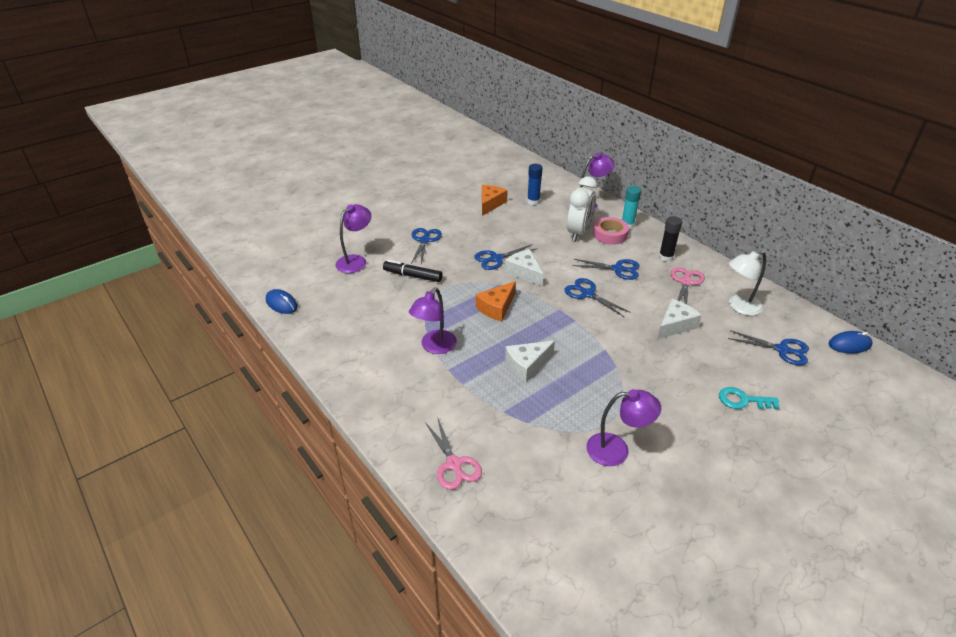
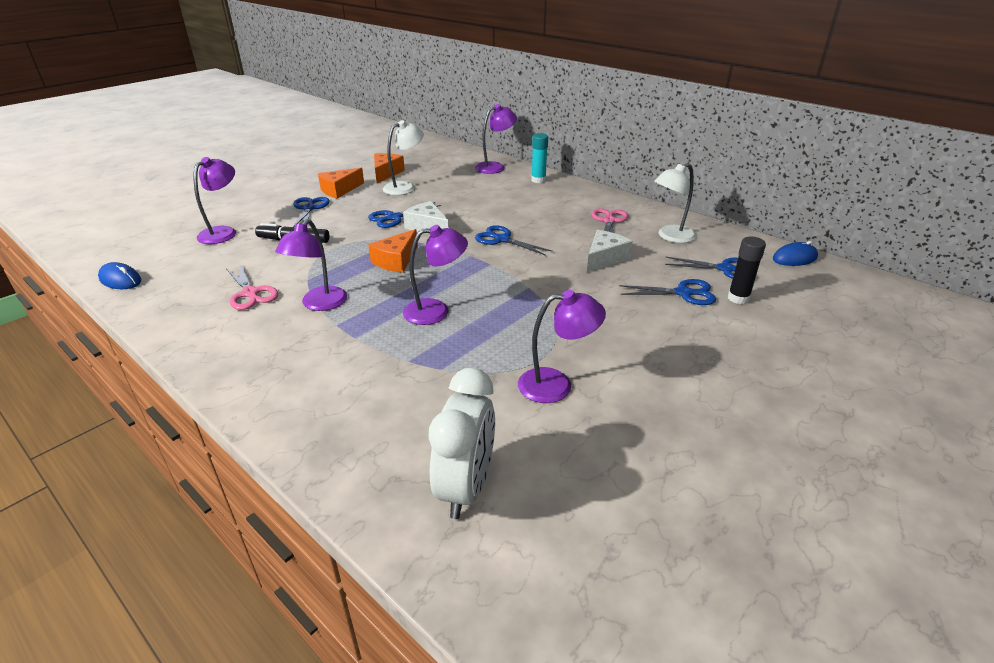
camera: 10 degrees left, 5 degrees down
(450, 221) = (339, 190): none -> orange cheese
(454, 464) = (344, 426): pink scissors -> pink scissors (250, 293)
(506, 222) = (405, 187): none -> white lamp
(527, 365) = (436, 311): white cheese -> purple lamp
(533, 201) = (434, 168): blue glue stick -> none
(579, 233) = (486, 190): white clock -> white clock (466, 488)
(610, 235) = (520, 189): pink tape -> none
(618, 269) = (533, 216): blue scissors -> blue scissors (683, 293)
(665, 257) = (583, 202): black glue stick -> black glue stick (738, 298)
(742, 400) = (695, 319): turquoise key -> none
____________
Copy out every line from the data above that has "blue" in it.

(533, 201) = (434, 168): blue glue stick -> none
(618, 269) = (533, 216): blue scissors -> blue scissors (683, 293)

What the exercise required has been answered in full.